_YOUR OBJECTIVE:_ An exact copy of every record is needed, with all pictures omitted.
[Opening SUPPLIED RECORDS section]
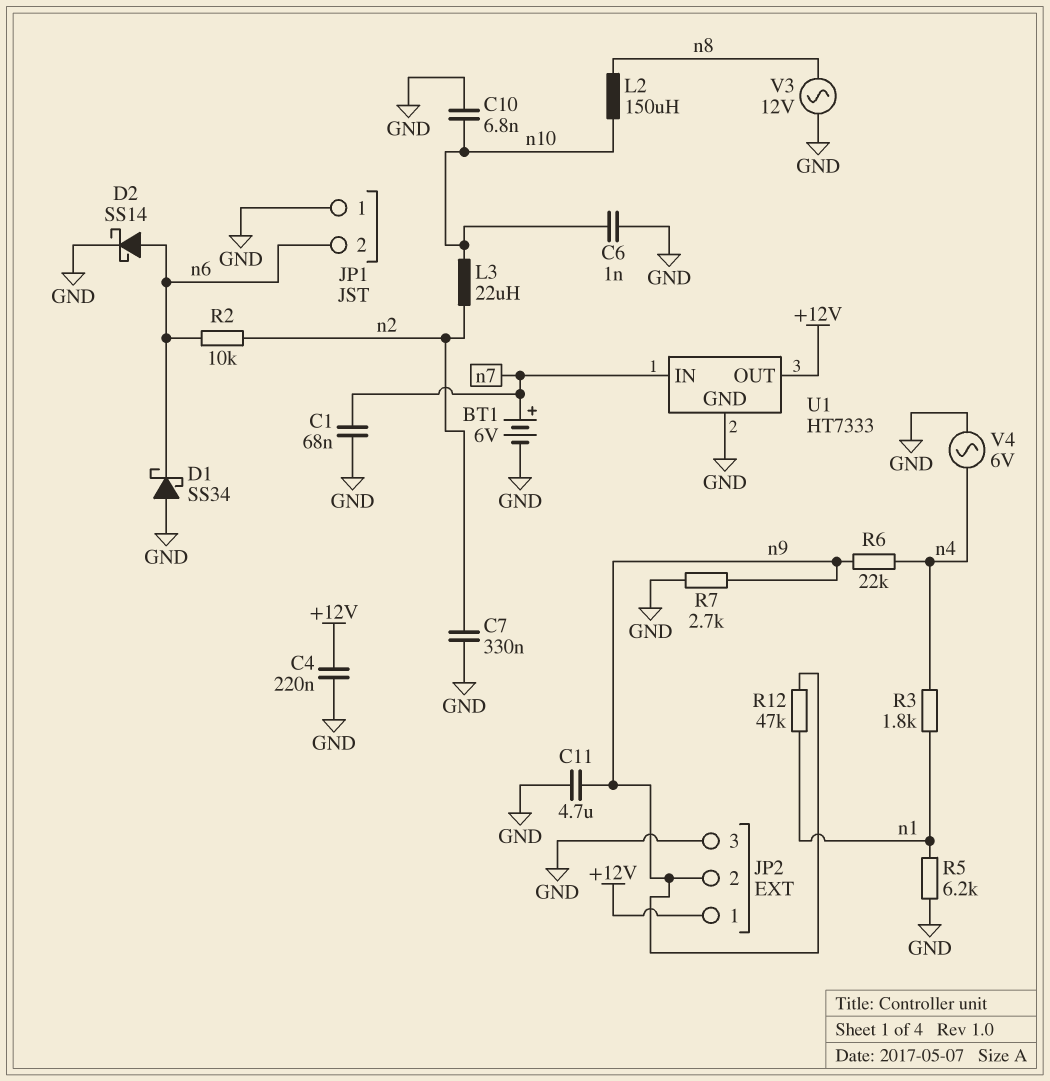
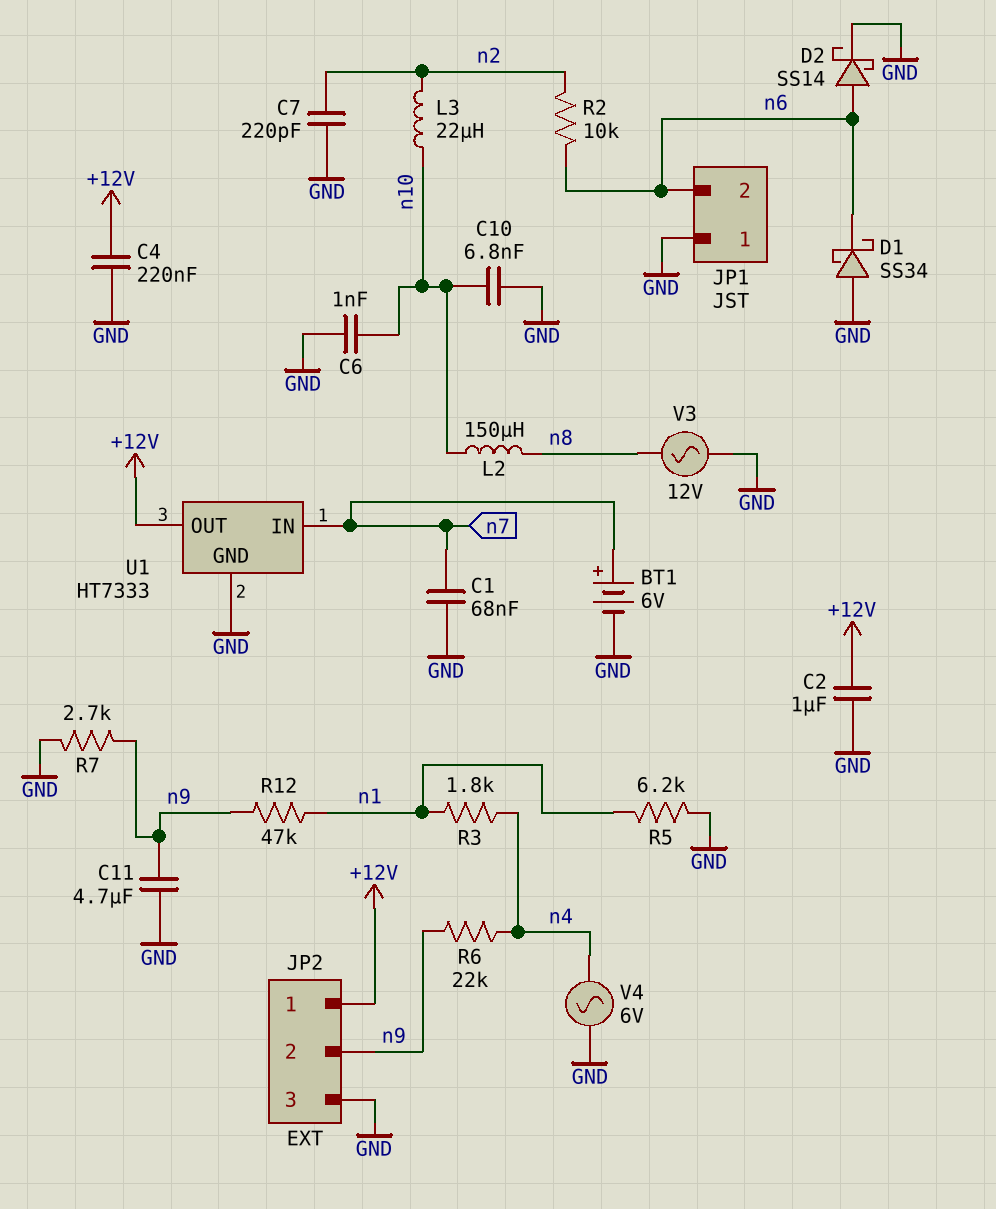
C2: none -> 1uF (+12V, GND)
C7: 330nF (GND, n2) -> 220pF (GND, n2)

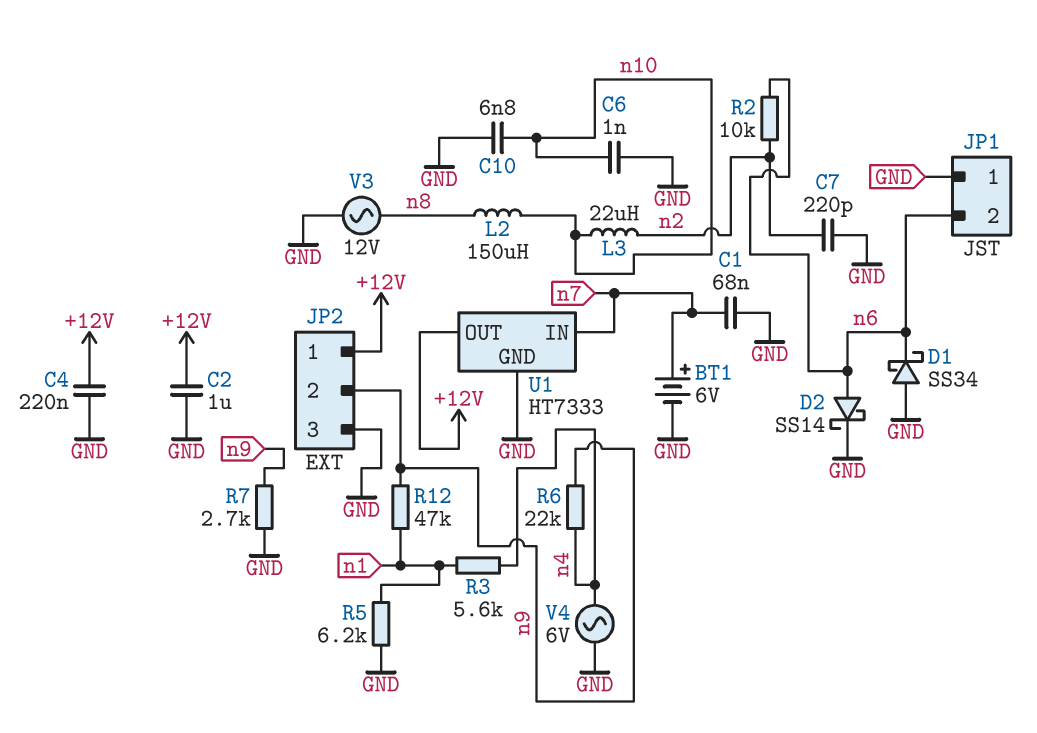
C11: 4.7uF (GND, n9) -> none
R3: 1.8k (n1, n4) -> 5.6k (n1, n4)

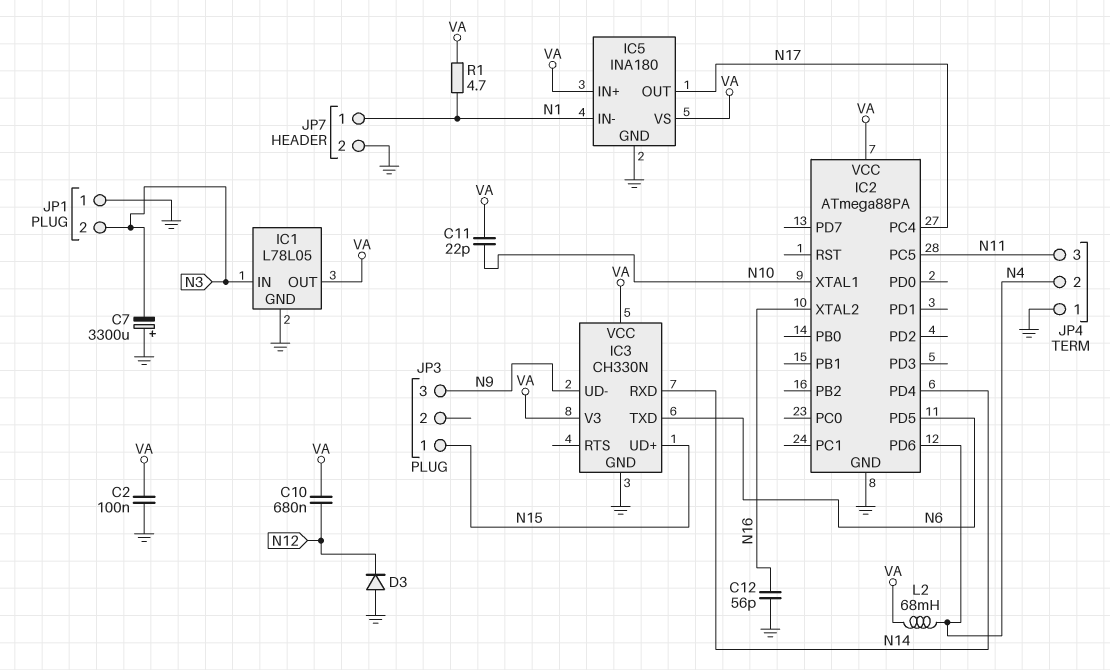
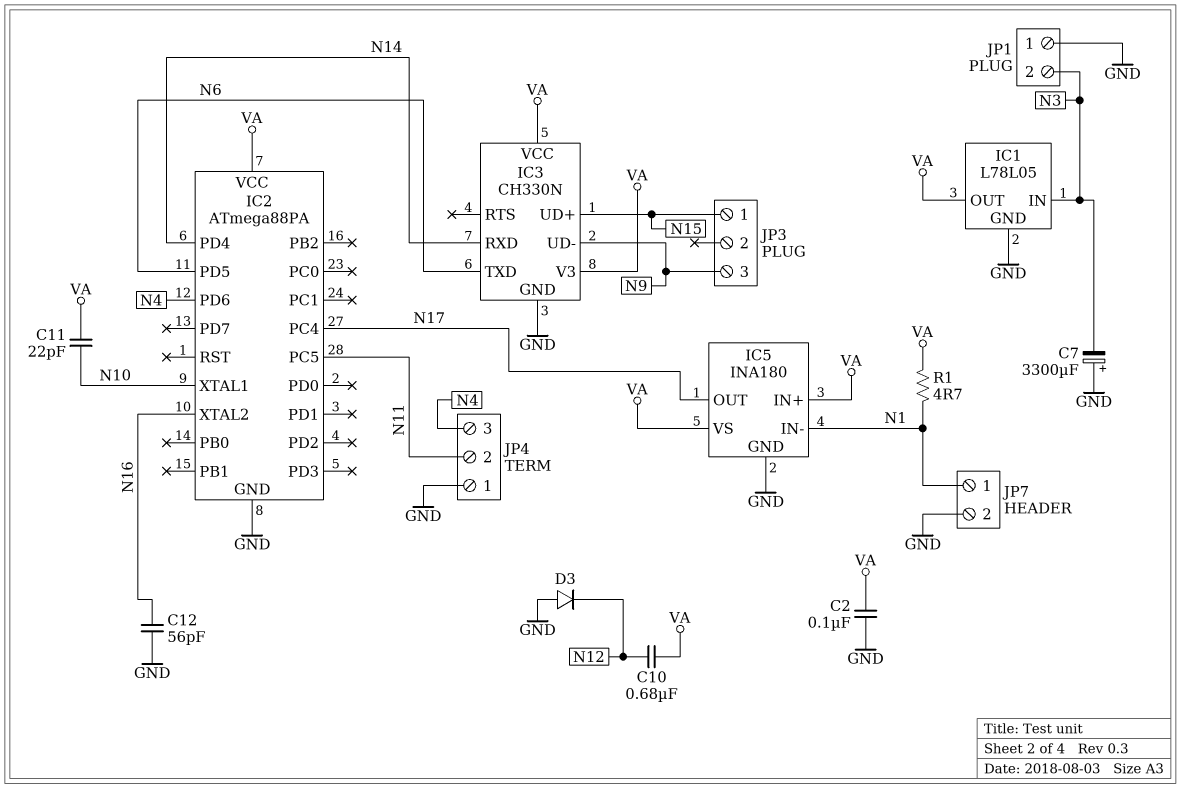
JP4 pin 2: N4 -> N11
JP4 pin 3: N11 -> N4
L2: 68mH (N4, VA) -> none

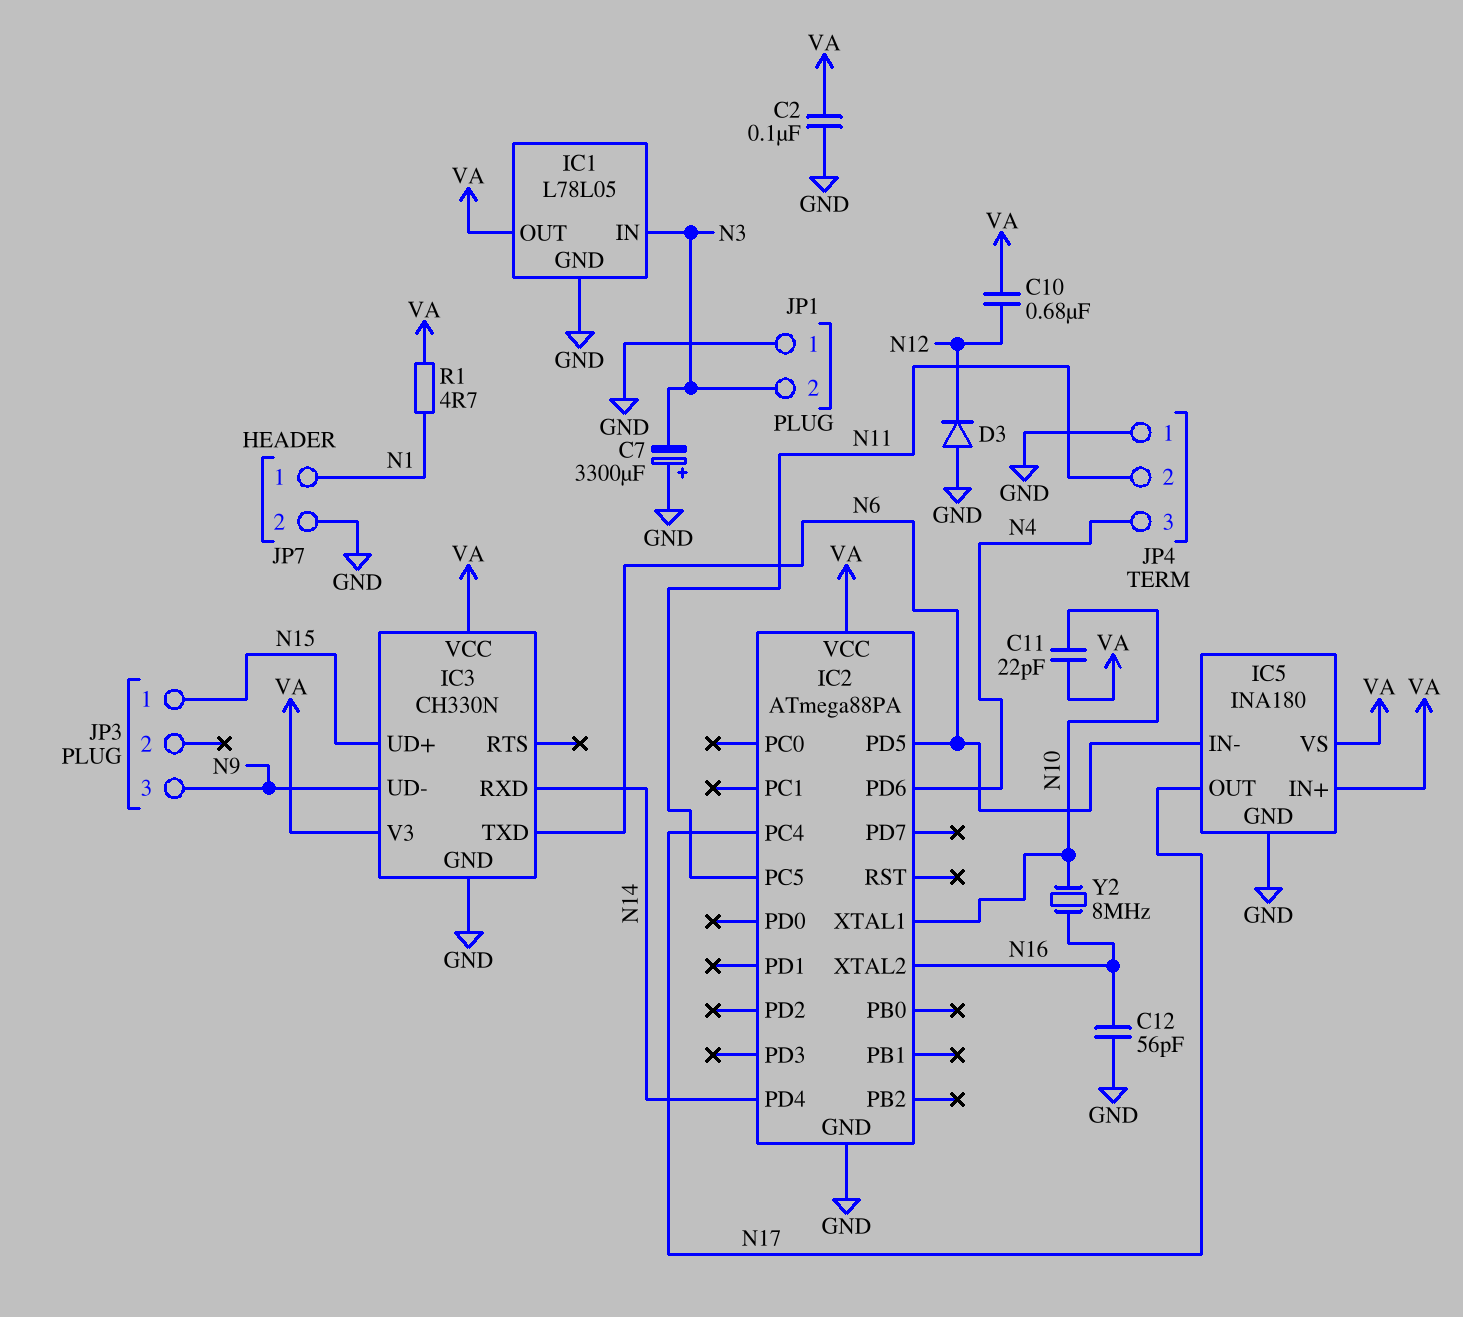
IC5 pin IN-: N1 -> N6
Y2: none -> 8MHz (N10, N16)

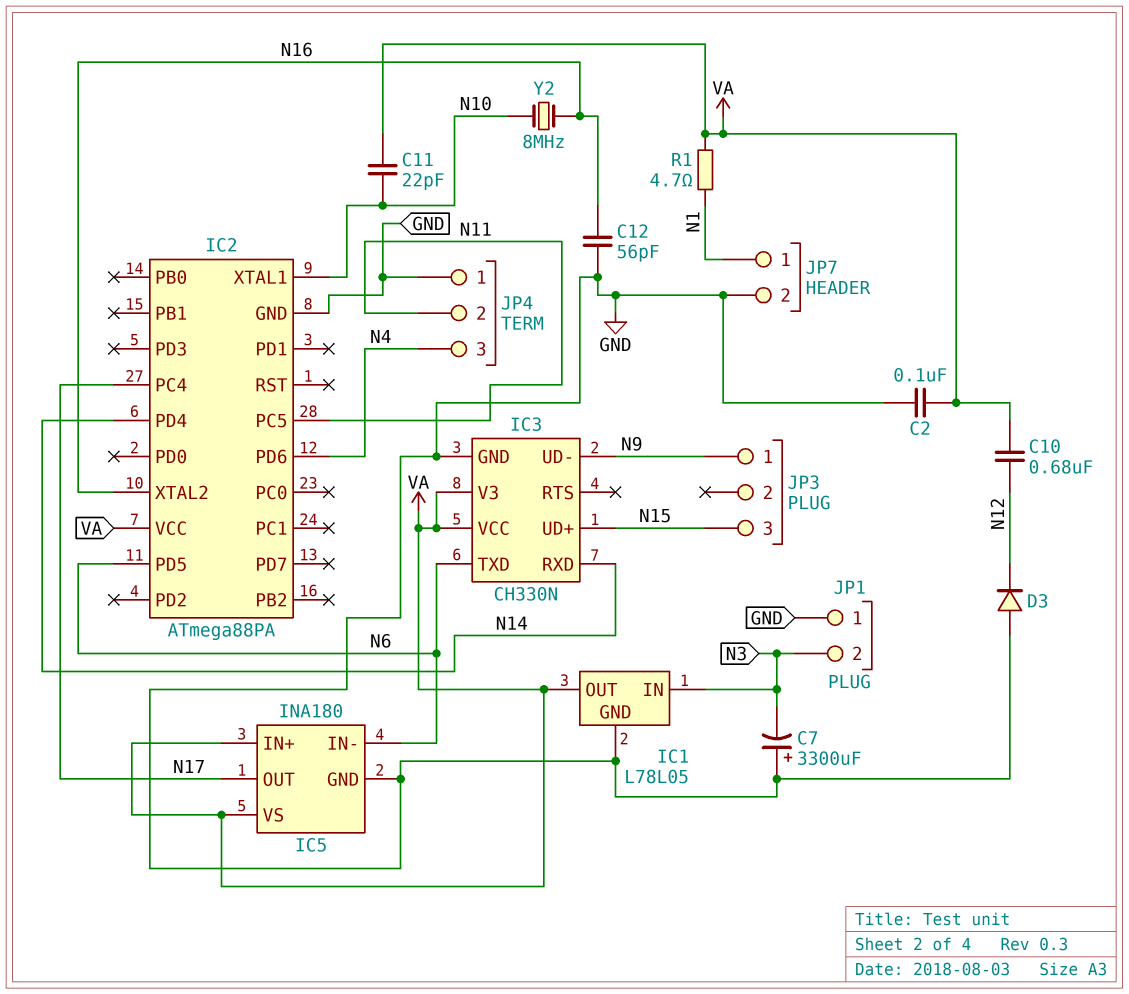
JP3 pin 1: N15 -> N9
JP3 pin 3: N9 -> N15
[Closing SUPPLIED RECORDS section]
_RESPONSE TO THIS TASK:_
C2: none -> 1uF (+12V, GND)
C7: 330nF (GND, n2) -> 220pF (GND, n2)

C11: 4.7uF (GND, n9) -> none
R3: 1.8k (n1, n4) -> 5.6k (n1, n4)

JP4 pin 2: N4 -> N11
JP4 pin 3: N11 -> N4
L2: 68mH (N4, VA) -> none

IC5 pin IN-: N1 -> N6
Y2: none -> 8MHz (N10, N16)

JP3 pin 1: N15 -> N9
JP3 pin 3: N9 -> N15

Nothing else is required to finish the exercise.